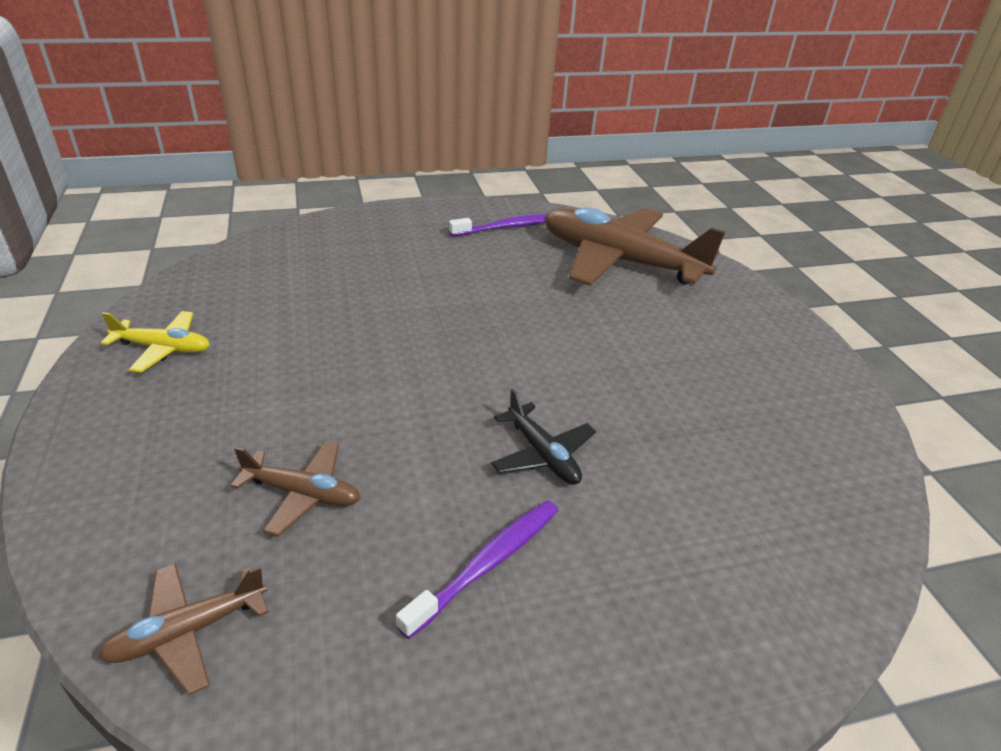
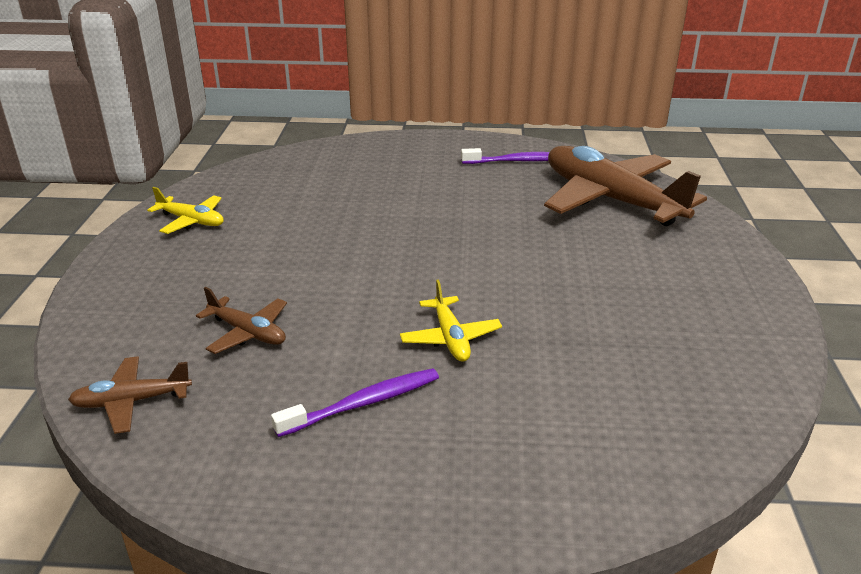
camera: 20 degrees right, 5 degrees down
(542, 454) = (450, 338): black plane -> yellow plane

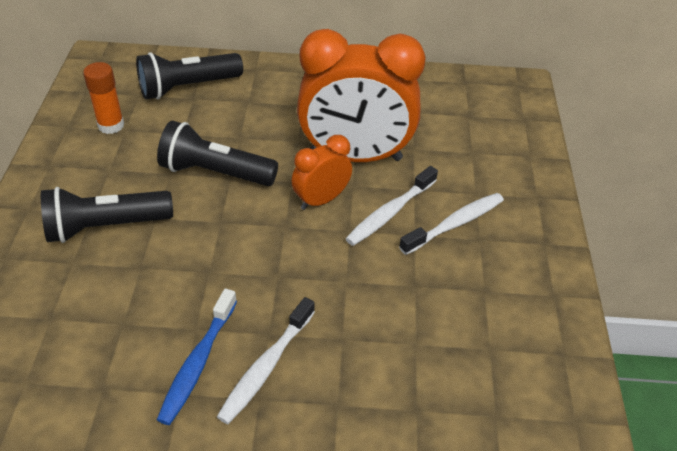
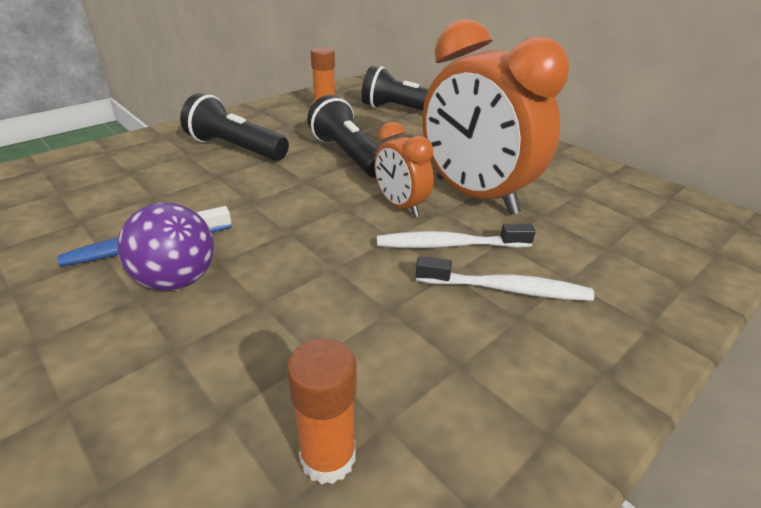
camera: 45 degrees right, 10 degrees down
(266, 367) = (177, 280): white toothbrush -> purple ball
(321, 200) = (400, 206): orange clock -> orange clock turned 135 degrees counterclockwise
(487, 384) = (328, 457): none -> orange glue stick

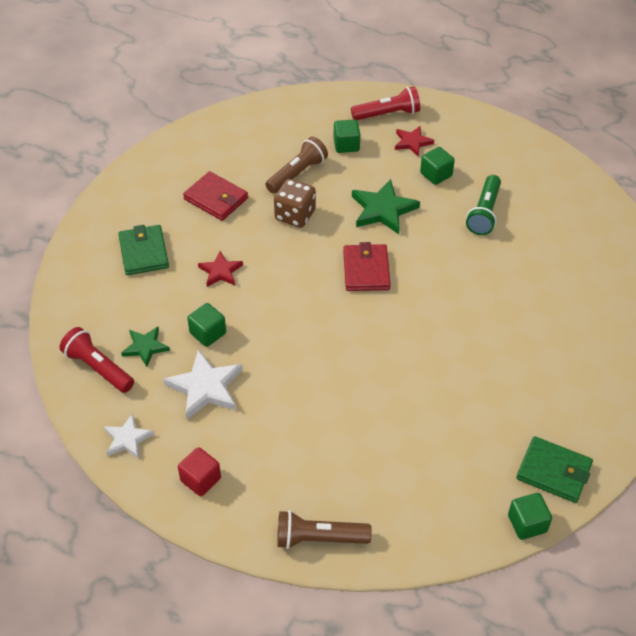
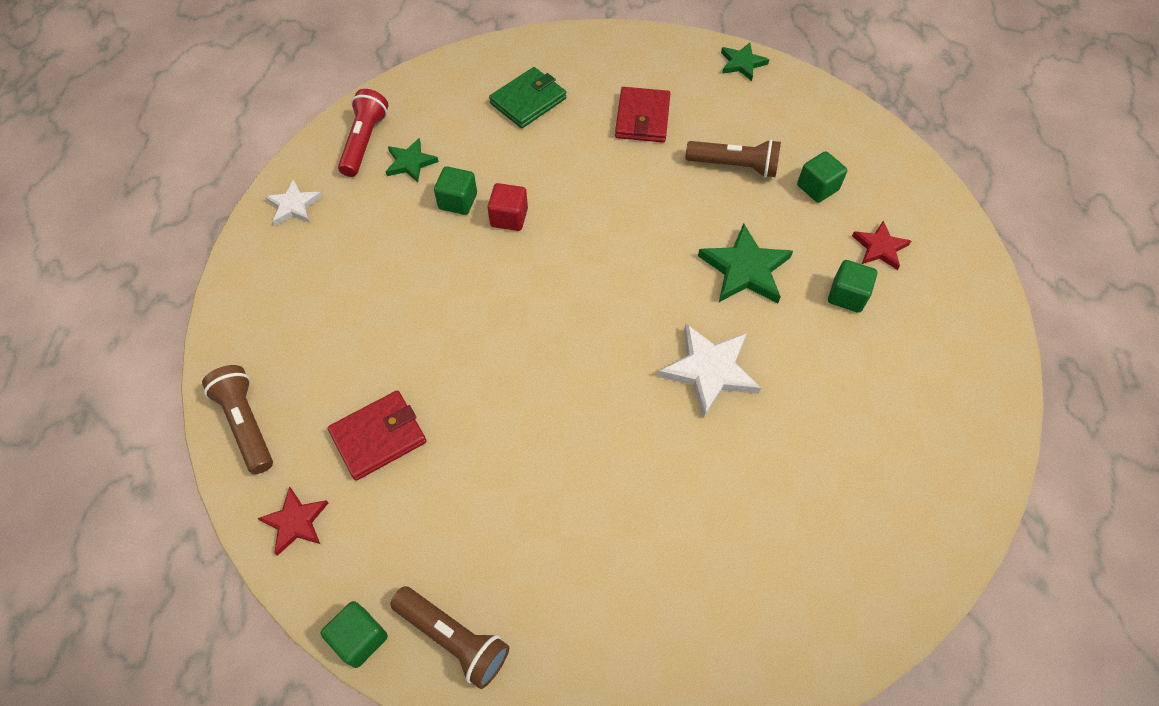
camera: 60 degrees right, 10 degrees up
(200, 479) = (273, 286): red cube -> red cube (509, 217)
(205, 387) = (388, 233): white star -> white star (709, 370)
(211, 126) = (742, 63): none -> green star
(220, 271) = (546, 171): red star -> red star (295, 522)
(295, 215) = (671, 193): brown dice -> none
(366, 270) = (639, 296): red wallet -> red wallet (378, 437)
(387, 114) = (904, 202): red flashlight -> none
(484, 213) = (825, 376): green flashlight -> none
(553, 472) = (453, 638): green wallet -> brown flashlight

__________

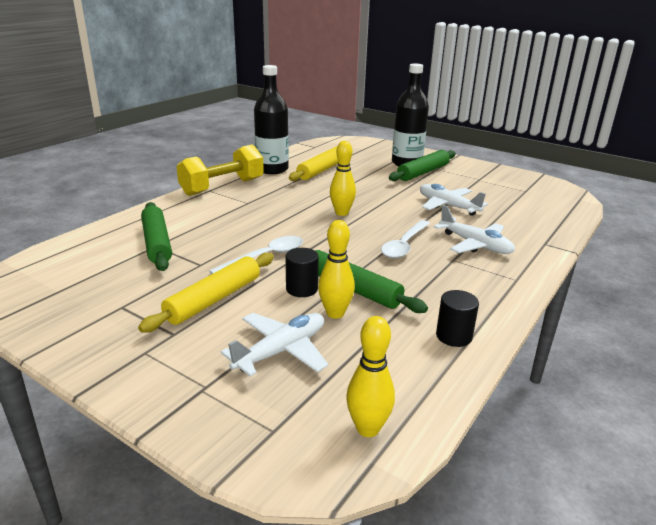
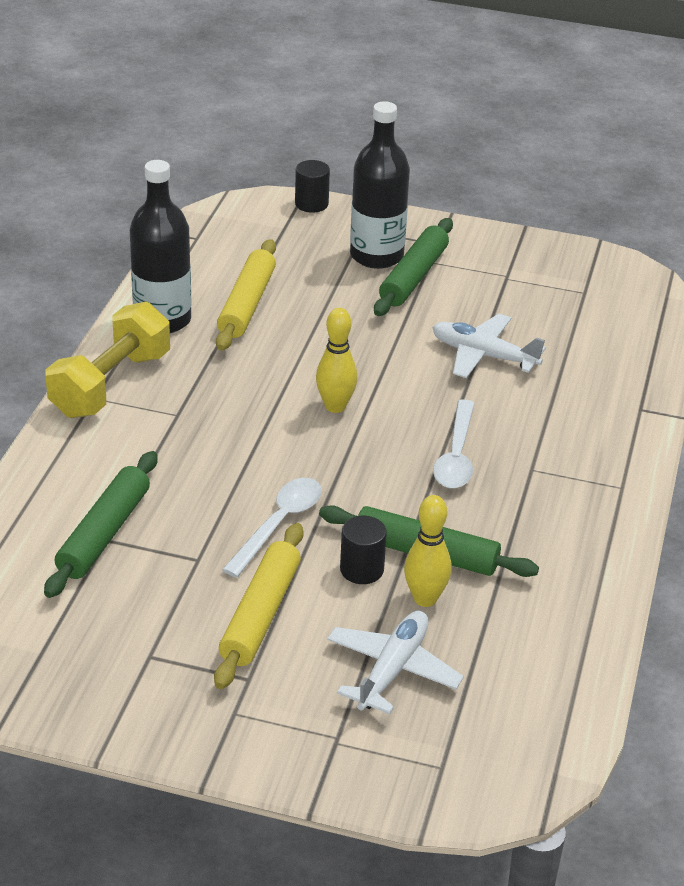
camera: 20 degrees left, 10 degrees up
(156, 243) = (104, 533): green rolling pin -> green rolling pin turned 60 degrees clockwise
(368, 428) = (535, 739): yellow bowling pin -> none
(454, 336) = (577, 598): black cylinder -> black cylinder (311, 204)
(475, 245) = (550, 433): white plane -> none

__________

* Problem details *
Would you filter the records and copy each line that contains the word "green"?

* Solution to this problem *
(211, 126) = (742, 63): none -> green star
(484, 213) = (825, 376): green flashlight -> none
(553, 472) = (453, 638): green wallet -> brown flashlight
(156, 243) = (104, 533): green rolling pin -> green rolling pin turned 60 degrees clockwise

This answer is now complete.